Exercise
Exercise in exact copying: restate word for word only the lines below from the one containing "(449, 165) = (384, 328): orange" through the one containing "(336, 379) = (371, 304): red pyramid -> none", omitting any pictures.

=== Records provided ===

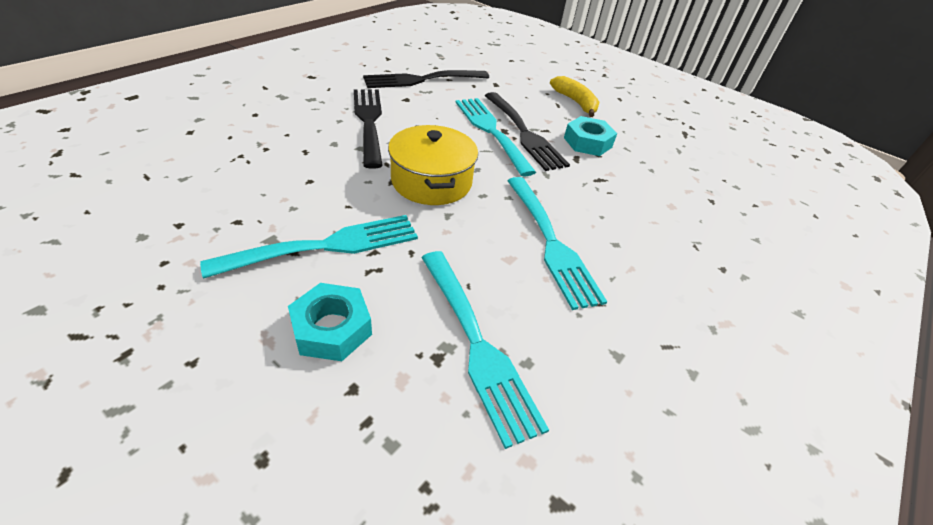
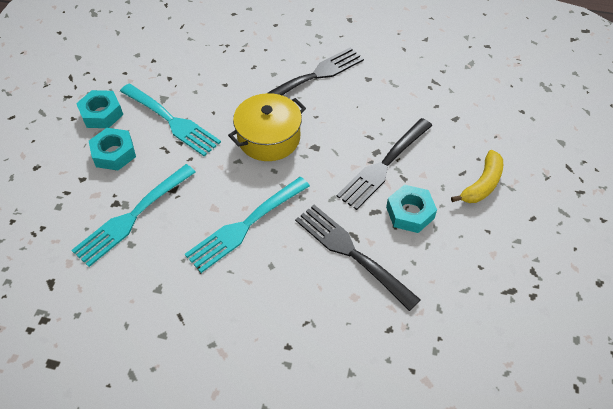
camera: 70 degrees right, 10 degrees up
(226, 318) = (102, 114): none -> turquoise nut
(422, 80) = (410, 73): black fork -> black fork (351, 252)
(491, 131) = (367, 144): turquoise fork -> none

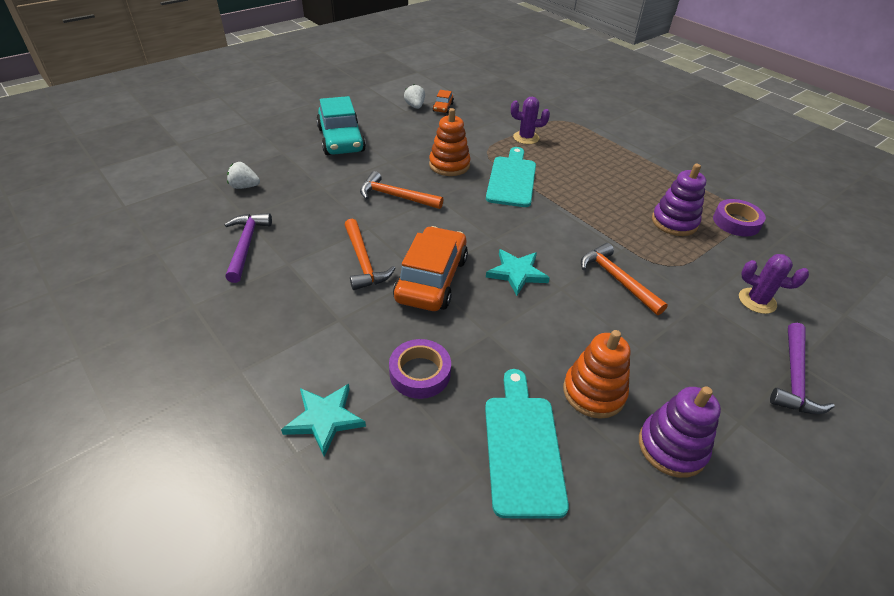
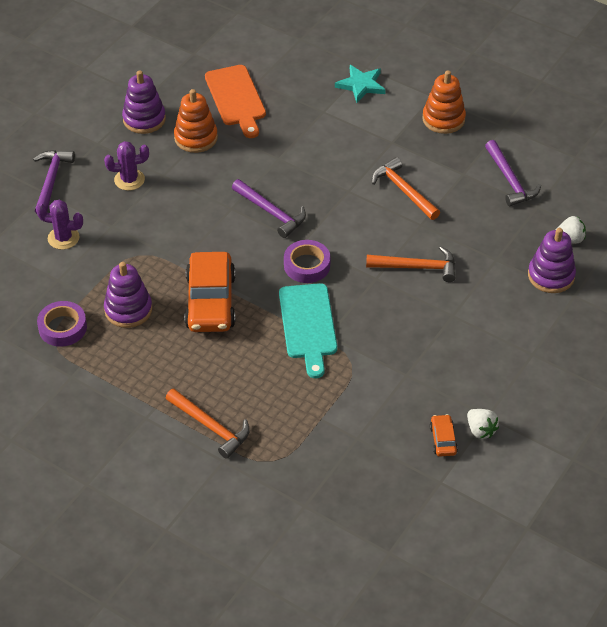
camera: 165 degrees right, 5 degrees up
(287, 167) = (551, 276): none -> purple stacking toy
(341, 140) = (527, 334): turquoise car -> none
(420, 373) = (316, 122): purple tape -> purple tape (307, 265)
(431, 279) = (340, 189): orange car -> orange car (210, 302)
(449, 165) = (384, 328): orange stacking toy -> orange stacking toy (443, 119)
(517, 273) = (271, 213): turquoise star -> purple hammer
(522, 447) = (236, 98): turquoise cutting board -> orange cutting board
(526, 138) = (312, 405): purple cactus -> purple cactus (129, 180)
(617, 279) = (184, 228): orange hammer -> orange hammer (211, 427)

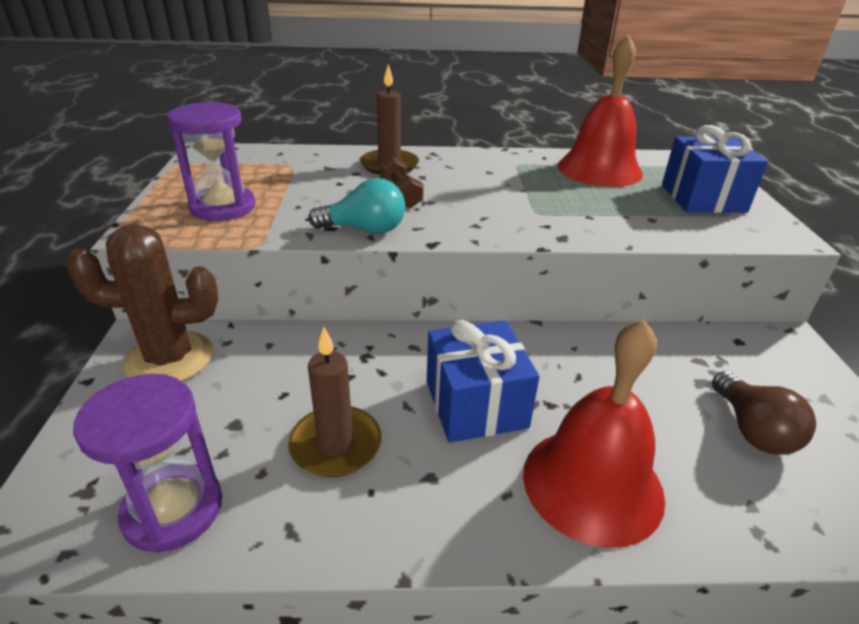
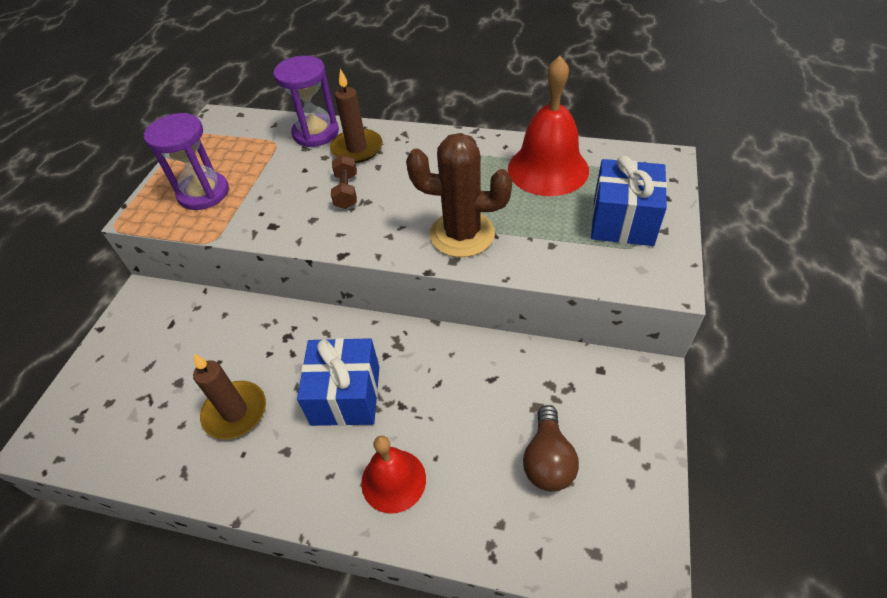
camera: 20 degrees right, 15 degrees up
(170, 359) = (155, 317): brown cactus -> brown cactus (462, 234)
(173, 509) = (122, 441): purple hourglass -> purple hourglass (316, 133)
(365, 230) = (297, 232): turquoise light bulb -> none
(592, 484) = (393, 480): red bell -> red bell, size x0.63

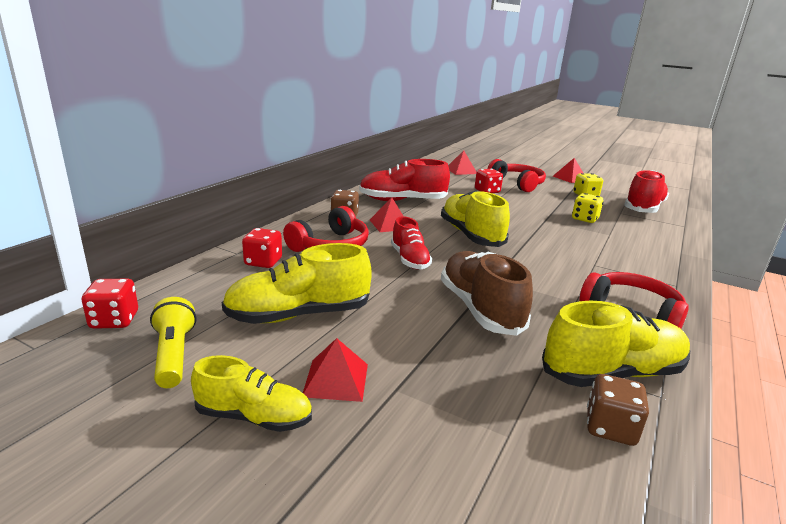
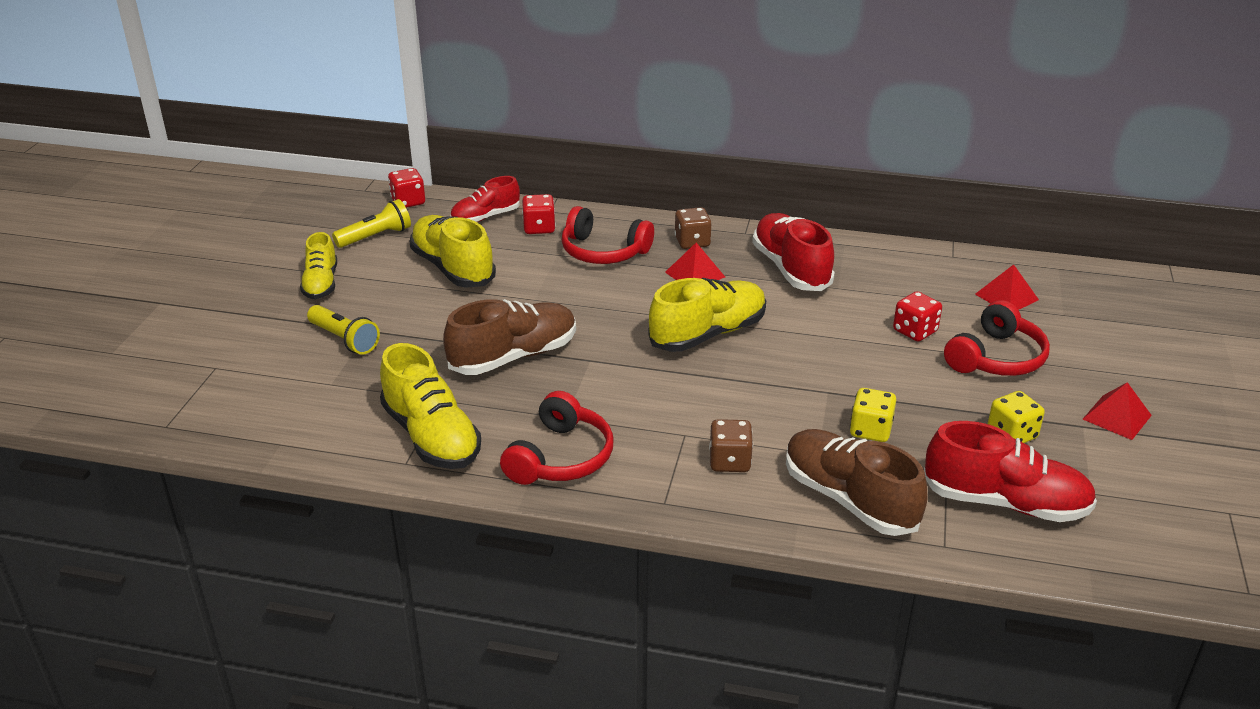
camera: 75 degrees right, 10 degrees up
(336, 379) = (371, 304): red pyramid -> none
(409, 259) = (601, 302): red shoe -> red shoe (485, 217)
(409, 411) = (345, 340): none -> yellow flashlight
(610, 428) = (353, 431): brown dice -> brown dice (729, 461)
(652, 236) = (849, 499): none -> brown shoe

===

Answer area
(449, 165) = (384, 328): orange stacking toy -> orange stacking toy (443, 119)
(517, 273) = (271, 213): turquoise star -> purple hammer
(522, 447) = (236, 98): turquoise cutting board -> orange cutting board
(526, 138) = (312, 405): purple cactus -> purple cactus (129, 180)
(617, 279) = (184, 228): orange hammer -> orange hammer (211, 427)

camera: 20 degrees right, 15 degrees up
(170, 359) = (155, 317): brown cactus -> brown cactus (462, 234)
(173, 509) = (122, 441): purple hourglass -> purple hourglass (316, 133)
(365, 230) = (297, 232): turquoise light bulb -> none
(592, 484) = (393, 480): red bell -> red bell, size x0.63

camera: 75 degrees right, 10 degrees up
(336, 379) = (371, 304): red pyramid -> none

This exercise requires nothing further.